Data section >>
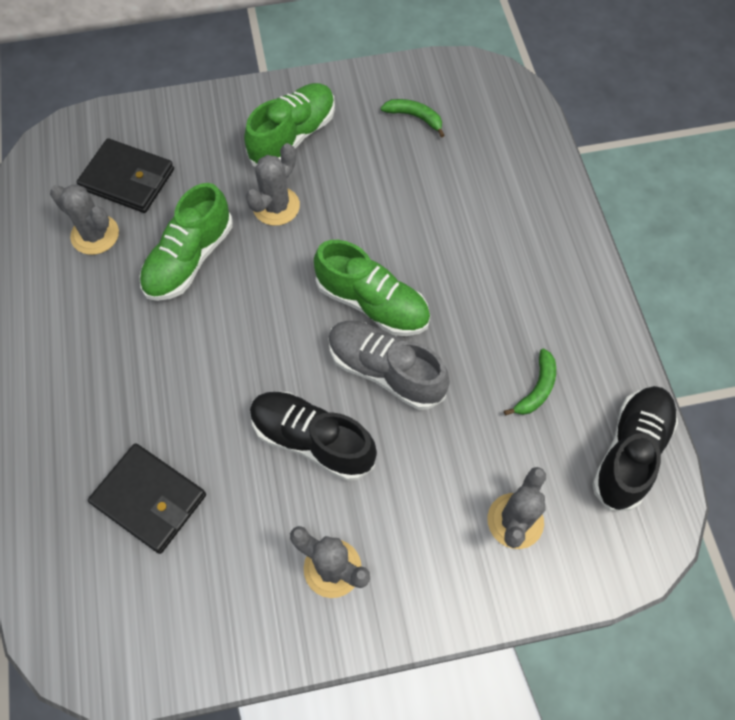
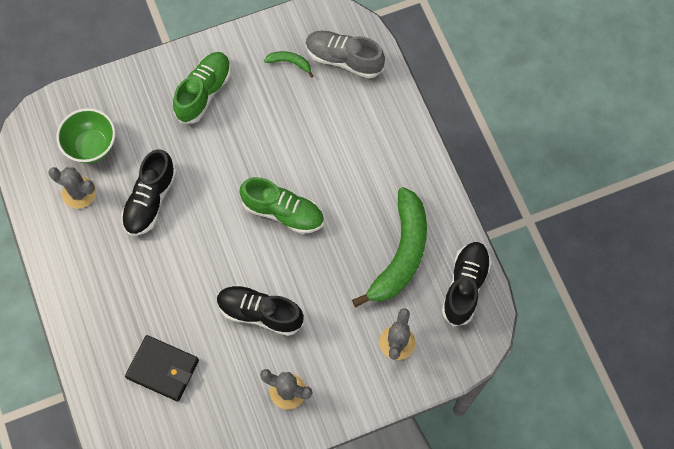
camera: 10 degrees left, 5 degrees up
black wallet [77,138,174,213] -> green bowl [57,108,115,163]
green shoe [139,183,233,301] -> black shoe [121,149,177,236]
grey cactus [246,143,300,226] -> none
grey shoe [328,321,450,410] -> grey shoe moved to [306,31,385,79]
green banana [504,349,556,415] -> green banana [352,187,427,307], size x2.40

What needs to be done >>
Repeat the material above exactly, so that every entry appears but no picture does.

Written response >>
camera: 10 degrees left, 5 degrees up
black wallet [77,138,174,213] -> green bowl [57,108,115,163]
green shoe [139,183,233,301] -> black shoe [121,149,177,236]
grey cactus [246,143,300,226] -> none
grey shoe [328,321,450,410] -> grey shoe moved to [306,31,385,79]
green banana [504,349,556,415] -> green banana [352,187,427,307], size x2.40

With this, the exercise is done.